### EXERCISE
In the listing below, a line holding "lime plate H6:I6" and a line holding "tan slope D9:E9" mark the range. Retype both exactly, with all lines between them.

### ENTRIES SHOWN

◇ ◇ ◇ ◇ ◇ ◇ ◇

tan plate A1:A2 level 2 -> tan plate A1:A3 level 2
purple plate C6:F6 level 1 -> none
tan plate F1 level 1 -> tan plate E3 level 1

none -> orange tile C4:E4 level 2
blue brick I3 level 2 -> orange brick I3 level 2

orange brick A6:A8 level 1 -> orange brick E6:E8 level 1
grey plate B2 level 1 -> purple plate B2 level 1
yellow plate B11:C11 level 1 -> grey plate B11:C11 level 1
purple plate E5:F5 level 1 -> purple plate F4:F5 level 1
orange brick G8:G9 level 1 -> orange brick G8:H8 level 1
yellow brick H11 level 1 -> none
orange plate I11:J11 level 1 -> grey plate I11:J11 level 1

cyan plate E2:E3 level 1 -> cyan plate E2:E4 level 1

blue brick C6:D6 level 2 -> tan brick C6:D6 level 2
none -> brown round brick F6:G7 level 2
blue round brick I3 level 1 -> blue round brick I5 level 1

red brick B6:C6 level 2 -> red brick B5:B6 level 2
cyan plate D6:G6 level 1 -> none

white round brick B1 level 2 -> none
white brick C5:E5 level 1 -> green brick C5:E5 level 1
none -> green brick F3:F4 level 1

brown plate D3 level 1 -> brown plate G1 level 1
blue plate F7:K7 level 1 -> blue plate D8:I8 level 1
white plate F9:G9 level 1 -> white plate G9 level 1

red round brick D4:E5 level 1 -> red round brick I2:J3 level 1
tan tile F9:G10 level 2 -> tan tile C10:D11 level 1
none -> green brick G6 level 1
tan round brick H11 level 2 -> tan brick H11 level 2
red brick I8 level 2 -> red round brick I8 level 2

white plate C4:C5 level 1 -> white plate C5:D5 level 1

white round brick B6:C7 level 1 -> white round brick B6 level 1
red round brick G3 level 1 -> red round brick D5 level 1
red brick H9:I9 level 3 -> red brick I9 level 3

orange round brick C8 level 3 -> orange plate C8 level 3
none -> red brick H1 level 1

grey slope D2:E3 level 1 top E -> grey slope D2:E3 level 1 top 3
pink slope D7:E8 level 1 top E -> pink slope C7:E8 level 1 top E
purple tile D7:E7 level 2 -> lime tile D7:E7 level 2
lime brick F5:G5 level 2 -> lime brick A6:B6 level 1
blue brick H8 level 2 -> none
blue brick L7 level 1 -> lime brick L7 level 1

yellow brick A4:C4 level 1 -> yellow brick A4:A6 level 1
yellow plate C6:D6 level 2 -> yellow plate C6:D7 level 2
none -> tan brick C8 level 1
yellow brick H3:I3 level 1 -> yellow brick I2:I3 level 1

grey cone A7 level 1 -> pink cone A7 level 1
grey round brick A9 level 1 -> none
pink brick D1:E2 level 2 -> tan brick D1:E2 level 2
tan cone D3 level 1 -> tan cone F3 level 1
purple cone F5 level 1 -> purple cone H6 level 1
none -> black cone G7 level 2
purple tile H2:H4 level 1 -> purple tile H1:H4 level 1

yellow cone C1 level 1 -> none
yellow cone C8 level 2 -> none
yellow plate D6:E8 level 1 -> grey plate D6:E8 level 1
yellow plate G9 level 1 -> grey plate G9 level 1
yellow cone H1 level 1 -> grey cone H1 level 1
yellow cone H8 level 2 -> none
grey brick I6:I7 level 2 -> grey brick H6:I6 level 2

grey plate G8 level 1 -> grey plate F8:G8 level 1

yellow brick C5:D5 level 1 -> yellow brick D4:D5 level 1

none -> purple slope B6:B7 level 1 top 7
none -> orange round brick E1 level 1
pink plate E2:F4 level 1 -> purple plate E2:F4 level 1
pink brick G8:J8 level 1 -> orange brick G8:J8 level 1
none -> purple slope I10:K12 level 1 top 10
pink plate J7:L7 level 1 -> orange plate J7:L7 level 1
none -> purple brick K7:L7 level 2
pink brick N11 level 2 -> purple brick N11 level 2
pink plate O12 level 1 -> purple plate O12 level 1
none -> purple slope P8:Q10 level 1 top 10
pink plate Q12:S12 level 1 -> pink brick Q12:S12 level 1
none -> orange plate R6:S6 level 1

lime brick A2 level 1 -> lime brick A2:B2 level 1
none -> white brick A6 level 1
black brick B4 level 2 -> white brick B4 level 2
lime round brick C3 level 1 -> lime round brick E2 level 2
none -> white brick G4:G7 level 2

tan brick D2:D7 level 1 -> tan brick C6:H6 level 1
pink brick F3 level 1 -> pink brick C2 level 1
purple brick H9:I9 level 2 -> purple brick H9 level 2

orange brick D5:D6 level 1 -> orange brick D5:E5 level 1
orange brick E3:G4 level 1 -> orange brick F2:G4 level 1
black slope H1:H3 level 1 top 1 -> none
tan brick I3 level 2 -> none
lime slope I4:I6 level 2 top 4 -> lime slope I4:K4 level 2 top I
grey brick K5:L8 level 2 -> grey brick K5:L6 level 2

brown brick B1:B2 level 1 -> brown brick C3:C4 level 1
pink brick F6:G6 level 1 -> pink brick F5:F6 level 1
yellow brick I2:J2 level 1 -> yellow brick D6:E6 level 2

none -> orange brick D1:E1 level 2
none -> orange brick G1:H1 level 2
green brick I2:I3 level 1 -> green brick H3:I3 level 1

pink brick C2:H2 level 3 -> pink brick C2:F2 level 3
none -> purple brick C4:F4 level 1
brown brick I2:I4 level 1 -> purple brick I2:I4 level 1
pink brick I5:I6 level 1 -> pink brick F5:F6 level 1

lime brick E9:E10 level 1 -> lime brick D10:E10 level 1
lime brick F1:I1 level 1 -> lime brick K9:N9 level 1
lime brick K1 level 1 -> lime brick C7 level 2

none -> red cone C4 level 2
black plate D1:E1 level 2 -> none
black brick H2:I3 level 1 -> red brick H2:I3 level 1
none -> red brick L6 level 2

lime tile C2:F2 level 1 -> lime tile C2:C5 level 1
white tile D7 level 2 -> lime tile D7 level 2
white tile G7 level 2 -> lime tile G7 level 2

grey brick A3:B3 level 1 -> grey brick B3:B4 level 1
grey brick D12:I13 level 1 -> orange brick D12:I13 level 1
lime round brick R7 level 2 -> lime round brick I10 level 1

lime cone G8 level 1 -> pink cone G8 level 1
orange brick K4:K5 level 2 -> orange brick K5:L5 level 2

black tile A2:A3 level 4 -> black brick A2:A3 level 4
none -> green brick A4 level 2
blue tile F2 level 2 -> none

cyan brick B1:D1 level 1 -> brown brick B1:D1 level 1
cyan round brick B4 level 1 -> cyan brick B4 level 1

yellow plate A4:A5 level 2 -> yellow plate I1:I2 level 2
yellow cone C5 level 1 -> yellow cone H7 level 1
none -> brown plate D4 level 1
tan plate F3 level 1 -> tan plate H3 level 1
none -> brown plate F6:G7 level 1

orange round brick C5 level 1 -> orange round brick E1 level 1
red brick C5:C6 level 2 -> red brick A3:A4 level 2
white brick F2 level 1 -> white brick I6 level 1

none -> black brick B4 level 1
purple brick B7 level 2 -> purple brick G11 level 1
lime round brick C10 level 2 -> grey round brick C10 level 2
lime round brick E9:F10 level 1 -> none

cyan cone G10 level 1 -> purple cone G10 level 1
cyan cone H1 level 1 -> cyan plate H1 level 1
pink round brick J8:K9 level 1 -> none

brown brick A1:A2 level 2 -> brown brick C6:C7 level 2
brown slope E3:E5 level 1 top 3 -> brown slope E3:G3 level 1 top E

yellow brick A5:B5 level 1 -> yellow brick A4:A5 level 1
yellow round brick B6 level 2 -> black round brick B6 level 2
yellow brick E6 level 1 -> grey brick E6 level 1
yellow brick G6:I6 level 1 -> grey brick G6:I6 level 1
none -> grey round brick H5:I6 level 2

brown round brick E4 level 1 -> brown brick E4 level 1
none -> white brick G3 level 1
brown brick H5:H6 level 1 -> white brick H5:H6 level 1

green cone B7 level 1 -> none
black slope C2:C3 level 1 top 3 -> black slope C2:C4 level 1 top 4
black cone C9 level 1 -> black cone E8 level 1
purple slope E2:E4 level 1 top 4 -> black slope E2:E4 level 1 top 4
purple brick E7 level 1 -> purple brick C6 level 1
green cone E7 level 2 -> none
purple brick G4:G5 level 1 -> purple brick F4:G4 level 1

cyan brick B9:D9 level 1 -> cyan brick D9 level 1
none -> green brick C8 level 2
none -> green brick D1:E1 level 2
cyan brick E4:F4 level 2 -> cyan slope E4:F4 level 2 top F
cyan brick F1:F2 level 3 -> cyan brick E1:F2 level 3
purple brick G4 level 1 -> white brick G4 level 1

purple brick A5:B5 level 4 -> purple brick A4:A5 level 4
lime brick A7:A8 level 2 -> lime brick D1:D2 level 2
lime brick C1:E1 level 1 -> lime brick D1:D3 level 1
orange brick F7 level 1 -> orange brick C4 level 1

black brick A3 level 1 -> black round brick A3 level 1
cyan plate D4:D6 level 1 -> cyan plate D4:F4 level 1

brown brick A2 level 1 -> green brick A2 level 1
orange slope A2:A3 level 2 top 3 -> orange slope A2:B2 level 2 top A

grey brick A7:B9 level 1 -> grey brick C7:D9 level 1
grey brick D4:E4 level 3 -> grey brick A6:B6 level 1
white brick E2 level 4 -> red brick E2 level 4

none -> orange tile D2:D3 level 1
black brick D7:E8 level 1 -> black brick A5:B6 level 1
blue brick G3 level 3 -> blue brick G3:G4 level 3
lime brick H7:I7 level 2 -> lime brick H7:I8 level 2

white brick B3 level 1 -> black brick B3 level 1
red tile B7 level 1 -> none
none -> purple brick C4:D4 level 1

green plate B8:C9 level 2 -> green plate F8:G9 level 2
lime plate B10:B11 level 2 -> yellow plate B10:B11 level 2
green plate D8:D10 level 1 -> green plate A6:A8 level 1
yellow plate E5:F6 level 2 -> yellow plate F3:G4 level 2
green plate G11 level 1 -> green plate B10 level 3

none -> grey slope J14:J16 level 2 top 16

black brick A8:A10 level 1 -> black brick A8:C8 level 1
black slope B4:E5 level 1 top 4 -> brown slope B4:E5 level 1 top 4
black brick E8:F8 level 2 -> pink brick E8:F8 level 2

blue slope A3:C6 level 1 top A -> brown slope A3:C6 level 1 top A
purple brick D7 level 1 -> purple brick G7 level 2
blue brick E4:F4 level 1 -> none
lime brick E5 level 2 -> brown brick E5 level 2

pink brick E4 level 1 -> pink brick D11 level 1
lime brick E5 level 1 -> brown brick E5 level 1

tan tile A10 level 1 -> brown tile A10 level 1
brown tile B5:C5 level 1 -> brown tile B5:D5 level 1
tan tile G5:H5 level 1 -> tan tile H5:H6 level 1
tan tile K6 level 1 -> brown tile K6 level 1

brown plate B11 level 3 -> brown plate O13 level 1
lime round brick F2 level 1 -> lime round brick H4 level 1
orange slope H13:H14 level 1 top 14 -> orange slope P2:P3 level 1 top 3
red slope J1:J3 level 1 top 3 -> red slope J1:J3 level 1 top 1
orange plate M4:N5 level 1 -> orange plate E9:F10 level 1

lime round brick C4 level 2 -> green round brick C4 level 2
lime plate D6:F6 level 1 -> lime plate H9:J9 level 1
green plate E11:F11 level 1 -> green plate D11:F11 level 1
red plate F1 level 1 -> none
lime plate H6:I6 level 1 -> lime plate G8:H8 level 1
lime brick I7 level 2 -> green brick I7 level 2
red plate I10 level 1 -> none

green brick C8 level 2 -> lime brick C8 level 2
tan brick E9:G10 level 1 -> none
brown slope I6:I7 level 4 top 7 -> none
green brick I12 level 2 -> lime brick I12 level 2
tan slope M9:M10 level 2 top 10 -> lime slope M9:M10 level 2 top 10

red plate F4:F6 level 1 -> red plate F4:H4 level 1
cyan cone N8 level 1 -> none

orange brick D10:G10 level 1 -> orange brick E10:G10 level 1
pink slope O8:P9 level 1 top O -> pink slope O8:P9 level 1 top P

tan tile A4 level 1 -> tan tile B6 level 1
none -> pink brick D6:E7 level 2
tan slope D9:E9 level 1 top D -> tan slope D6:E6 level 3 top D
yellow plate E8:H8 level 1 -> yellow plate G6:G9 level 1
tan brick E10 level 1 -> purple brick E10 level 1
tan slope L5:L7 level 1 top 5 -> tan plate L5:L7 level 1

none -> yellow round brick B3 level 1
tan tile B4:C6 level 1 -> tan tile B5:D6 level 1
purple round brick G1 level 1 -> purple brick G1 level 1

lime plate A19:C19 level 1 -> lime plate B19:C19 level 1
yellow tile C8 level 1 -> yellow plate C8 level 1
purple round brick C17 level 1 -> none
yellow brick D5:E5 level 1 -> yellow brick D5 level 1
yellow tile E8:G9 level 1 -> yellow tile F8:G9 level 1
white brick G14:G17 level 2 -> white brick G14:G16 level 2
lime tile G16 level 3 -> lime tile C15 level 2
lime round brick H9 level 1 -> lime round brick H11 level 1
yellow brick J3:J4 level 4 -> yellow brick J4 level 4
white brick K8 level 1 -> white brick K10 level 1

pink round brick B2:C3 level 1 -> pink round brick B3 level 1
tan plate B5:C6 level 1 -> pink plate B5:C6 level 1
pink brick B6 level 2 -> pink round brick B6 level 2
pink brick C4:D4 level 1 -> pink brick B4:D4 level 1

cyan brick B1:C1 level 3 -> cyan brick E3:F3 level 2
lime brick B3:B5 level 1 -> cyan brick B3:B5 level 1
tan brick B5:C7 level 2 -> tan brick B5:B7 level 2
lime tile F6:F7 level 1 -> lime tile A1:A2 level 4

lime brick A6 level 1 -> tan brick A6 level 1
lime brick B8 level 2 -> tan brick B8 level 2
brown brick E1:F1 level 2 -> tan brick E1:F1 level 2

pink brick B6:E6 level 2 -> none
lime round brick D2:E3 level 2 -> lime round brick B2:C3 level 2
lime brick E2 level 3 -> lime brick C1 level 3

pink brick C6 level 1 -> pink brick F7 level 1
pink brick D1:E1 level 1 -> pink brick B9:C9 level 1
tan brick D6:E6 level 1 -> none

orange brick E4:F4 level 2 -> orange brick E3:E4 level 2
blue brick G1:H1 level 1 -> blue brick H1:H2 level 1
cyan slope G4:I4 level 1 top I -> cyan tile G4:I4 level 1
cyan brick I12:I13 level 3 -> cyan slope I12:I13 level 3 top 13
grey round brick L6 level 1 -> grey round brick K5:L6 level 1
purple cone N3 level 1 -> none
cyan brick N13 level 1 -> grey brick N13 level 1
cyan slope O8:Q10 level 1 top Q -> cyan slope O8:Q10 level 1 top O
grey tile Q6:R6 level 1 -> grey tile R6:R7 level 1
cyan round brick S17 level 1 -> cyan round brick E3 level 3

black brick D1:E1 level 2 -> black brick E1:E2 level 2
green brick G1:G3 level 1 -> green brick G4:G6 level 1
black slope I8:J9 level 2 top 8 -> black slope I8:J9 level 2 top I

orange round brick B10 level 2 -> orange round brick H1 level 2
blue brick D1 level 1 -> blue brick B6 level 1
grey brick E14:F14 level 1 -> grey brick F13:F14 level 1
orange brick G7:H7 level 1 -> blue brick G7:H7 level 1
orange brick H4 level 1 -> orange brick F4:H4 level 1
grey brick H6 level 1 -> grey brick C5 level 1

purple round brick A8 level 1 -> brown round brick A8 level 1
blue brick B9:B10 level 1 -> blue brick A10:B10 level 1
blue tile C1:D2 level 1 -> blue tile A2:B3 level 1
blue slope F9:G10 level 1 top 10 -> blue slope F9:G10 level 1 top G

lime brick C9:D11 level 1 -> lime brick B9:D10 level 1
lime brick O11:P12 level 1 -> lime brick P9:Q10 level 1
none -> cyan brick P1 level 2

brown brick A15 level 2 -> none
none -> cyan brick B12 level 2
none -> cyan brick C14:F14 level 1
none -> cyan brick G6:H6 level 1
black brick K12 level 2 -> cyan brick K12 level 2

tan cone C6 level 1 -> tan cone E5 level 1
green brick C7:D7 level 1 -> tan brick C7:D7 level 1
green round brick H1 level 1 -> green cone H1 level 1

◇ ◇ ◇ ◇ ◇ ◇ ◇

### RESULT
lime plate H6:I6 level 1 -> lime plate G8:H8 level 1
lime brick I7 level 2 -> green brick I7 level 2
red plate I10 level 1 -> none

green brick C8 level 2 -> lime brick C8 level 2
tan brick E9:G10 level 1 -> none
brown slope I6:I7 level 4 top 7 -> none
green brick I12 level 2 -> lime brick I12 level 2
tan slope M9:M10 level 2 top 10 -> lime slope M9:M10 level 2 top 10

red plate F4:F6 level 1 -> red plate F4:H4 level 1
cyan cone N8 level 1 -> none

orange brick D10:G10 level 1 -> orange brick E10:G10 level 1
pink slope O8:P9 level 1 top O -> pink slope O8:P9 level 1 top P

tan tile A4 level 1 -> tan tile B6 level 1
none -> pink brick D6:E7 level 2
tan slope D9:E9 level 1 top D -> tan slope D6:E6 level 3 top D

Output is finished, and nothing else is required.